→ **Problem description**
Include in the output exactly the lines from the opening of the data through the line containing "orange L-shape: moved 3 px right, 3 px up", and nothing more.

Dataset records section start

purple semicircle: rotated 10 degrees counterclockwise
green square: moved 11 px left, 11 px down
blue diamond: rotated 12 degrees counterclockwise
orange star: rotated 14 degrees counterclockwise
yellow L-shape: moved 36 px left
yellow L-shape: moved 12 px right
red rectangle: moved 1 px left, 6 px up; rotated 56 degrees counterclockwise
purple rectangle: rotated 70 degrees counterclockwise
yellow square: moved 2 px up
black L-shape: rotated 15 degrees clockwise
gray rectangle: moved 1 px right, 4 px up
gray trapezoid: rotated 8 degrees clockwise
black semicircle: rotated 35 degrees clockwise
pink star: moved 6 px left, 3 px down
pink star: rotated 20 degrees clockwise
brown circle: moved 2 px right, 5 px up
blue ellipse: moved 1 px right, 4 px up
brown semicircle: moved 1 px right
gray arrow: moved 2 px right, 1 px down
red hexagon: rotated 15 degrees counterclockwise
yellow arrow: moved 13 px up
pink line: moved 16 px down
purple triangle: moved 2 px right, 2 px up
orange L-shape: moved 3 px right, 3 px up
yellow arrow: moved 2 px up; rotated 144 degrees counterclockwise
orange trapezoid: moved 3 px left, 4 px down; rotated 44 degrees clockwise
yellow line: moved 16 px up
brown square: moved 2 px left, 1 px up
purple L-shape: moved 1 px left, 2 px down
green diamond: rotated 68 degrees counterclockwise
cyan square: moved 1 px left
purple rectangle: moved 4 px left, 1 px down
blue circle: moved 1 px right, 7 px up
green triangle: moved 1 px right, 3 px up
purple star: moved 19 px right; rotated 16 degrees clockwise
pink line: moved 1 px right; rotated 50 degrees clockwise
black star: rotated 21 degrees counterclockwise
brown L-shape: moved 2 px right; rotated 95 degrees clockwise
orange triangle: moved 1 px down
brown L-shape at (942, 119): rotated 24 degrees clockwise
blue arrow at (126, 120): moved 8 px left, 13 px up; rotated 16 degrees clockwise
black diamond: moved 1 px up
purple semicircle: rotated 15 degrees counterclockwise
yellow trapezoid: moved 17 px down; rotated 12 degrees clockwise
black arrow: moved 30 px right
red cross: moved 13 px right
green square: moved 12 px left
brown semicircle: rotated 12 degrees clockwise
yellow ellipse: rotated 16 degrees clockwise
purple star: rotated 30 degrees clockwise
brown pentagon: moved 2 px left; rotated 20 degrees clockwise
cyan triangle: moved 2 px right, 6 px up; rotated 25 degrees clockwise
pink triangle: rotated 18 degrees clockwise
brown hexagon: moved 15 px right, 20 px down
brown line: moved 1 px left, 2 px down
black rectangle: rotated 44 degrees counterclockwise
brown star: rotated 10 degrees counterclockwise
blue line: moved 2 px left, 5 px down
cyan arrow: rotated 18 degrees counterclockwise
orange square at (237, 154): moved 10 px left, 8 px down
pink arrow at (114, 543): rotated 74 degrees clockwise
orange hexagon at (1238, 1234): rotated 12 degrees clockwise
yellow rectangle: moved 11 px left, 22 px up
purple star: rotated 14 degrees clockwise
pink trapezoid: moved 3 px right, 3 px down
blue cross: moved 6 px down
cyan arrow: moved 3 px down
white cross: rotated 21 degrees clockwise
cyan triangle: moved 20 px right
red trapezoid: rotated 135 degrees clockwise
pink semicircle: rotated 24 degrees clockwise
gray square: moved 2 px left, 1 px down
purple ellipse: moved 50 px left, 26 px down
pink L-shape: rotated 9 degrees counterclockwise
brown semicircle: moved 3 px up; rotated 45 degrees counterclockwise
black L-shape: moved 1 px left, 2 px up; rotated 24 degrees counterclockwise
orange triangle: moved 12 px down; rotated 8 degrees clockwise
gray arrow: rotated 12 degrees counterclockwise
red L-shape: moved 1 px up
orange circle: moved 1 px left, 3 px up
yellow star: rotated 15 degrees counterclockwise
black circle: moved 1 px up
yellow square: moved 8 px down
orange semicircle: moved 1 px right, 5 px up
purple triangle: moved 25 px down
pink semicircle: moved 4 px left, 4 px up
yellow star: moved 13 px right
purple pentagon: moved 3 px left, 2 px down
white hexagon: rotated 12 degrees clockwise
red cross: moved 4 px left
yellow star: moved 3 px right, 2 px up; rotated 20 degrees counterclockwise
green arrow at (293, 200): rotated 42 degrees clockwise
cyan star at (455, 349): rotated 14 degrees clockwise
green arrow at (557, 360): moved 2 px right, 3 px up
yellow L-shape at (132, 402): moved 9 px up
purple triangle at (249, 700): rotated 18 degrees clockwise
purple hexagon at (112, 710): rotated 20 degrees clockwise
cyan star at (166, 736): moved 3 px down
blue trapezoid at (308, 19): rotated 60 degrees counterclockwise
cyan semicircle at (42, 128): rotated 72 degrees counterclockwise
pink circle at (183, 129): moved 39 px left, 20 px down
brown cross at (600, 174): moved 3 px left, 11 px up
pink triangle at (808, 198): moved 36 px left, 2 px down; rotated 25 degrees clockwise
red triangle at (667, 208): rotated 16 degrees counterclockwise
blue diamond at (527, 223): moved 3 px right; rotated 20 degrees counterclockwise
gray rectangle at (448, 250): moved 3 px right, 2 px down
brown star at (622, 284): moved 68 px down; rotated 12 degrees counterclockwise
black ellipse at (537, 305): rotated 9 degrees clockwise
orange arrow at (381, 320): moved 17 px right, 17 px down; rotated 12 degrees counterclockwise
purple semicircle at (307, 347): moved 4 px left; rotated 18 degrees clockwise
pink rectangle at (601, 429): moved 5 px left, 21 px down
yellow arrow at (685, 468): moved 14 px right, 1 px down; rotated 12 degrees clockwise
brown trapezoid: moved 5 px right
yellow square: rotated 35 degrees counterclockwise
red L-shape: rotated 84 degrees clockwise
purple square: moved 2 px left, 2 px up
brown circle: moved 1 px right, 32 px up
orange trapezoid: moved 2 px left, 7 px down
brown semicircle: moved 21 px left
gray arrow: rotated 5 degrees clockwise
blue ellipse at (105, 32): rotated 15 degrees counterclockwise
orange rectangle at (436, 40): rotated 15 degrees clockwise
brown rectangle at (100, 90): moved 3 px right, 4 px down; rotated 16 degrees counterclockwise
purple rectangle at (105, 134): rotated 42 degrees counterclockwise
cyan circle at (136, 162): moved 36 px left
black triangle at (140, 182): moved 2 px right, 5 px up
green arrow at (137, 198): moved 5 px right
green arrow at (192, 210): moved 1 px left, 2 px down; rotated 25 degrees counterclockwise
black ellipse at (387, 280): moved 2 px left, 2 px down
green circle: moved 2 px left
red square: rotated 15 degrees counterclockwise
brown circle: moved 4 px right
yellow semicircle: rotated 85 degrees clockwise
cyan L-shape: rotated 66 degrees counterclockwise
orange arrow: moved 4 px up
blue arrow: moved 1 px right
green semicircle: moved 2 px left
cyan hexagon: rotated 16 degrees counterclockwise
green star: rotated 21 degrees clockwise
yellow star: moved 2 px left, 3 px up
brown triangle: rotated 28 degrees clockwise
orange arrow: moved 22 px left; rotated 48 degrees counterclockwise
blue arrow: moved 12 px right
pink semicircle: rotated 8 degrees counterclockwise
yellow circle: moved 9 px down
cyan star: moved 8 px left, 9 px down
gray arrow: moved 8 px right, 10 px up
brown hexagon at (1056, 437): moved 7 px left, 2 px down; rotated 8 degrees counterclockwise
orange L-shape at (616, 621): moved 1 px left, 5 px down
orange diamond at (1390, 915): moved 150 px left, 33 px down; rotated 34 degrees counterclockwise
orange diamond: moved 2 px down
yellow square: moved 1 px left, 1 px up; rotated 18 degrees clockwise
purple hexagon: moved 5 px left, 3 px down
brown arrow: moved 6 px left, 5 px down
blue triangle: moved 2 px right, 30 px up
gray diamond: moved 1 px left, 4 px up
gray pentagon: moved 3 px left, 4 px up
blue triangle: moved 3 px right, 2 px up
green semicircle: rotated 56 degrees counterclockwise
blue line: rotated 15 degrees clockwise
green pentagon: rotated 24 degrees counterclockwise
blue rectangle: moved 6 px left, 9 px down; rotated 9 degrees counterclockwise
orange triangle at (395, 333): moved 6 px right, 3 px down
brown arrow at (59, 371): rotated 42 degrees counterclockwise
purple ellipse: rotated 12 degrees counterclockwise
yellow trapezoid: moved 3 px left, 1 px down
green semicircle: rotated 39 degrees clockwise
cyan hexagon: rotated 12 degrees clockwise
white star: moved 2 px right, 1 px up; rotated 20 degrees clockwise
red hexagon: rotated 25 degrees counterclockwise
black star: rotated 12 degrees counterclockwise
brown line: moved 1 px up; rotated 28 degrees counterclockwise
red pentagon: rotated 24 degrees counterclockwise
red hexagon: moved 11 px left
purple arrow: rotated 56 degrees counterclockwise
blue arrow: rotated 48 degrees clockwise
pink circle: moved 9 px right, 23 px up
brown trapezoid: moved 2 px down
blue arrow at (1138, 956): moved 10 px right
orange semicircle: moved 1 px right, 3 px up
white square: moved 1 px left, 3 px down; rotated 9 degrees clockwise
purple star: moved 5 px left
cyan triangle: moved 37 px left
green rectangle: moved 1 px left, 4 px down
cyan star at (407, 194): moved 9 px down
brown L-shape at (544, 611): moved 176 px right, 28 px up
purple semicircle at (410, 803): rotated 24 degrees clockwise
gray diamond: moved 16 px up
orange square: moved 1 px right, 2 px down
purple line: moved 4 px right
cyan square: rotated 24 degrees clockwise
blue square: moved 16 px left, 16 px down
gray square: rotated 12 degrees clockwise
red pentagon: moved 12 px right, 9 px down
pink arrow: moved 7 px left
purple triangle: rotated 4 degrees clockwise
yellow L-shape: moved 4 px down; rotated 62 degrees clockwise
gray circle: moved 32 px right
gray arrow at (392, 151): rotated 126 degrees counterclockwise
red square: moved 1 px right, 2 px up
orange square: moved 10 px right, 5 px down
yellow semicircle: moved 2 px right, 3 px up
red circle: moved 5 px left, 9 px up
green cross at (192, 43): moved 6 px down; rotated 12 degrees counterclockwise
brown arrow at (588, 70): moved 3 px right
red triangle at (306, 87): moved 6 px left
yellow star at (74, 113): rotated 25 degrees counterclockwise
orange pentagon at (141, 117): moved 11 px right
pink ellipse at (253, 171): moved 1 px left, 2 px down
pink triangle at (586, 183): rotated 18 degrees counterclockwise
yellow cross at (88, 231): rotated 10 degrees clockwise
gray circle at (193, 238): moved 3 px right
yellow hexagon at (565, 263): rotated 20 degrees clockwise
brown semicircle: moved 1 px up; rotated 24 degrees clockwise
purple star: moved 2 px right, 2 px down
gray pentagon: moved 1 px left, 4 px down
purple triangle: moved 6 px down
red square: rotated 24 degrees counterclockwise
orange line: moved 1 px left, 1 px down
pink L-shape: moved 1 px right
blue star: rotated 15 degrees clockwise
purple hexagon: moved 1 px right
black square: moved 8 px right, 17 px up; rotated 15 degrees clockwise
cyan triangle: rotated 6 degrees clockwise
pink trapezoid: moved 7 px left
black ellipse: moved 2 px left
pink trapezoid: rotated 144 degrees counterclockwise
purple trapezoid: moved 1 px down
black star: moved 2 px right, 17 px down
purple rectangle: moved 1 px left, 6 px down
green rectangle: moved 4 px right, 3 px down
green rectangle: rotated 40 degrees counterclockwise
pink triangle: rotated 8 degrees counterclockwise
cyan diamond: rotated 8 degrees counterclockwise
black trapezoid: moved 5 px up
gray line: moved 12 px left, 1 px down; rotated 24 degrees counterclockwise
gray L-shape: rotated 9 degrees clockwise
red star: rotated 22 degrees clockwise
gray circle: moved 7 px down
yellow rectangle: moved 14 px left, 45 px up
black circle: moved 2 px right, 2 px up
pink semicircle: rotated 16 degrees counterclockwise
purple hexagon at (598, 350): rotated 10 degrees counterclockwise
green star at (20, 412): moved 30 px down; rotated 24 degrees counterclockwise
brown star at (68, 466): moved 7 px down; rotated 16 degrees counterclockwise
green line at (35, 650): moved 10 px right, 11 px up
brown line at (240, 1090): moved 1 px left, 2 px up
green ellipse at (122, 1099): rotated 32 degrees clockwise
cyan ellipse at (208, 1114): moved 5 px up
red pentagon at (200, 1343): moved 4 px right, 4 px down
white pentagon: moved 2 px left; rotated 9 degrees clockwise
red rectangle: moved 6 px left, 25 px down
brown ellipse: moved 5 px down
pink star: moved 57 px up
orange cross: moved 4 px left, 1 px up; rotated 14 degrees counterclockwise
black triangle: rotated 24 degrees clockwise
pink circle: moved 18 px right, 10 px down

Dataset records section end

→ **Written solution**
purple semicircle: rotated 10 degrees counterclockwise
green square: moved 11 px left, 11 px down
blue diamond: rotated 12 degrees counterclockwise
orange star: rotated 14 degrees counterclockwise
yellow L-shape: moved 36 px left
yellow L-shape: moved 12 px right
red rectangle: moved 1 px left, 6 px up; rotated 56 degrees counterclockwise
purple rectangle: rotated 70 degrees counterclockwise
yellow square: moved 2 px up
black L-shape: rotated 15 degrees clockwise
gray rectangle: moved 1 px right, 4 px up
gray trapezoid: rotated 8 degrees clockwise
black semicircle: rotated 35 degrees clockwise
pink star: moved 6 px left, 3 px down
pink star: rotated 20 degrees clockwise
brown circle: moved 2 px right, 5 px up
blue ellipse: moved 1 px right, 4 px up
brown semicircle: moved 1 px right
gray arrow: moved 2 px right, 1 px down
red hexagon: rotated 15 degrees counterclockwise
yellow arrow: moved 13 px up
pink line: moved 16 px down
purple triangle: moved 2 px right, 2 px up
orange L-shape: moved 3 px right, 3 px up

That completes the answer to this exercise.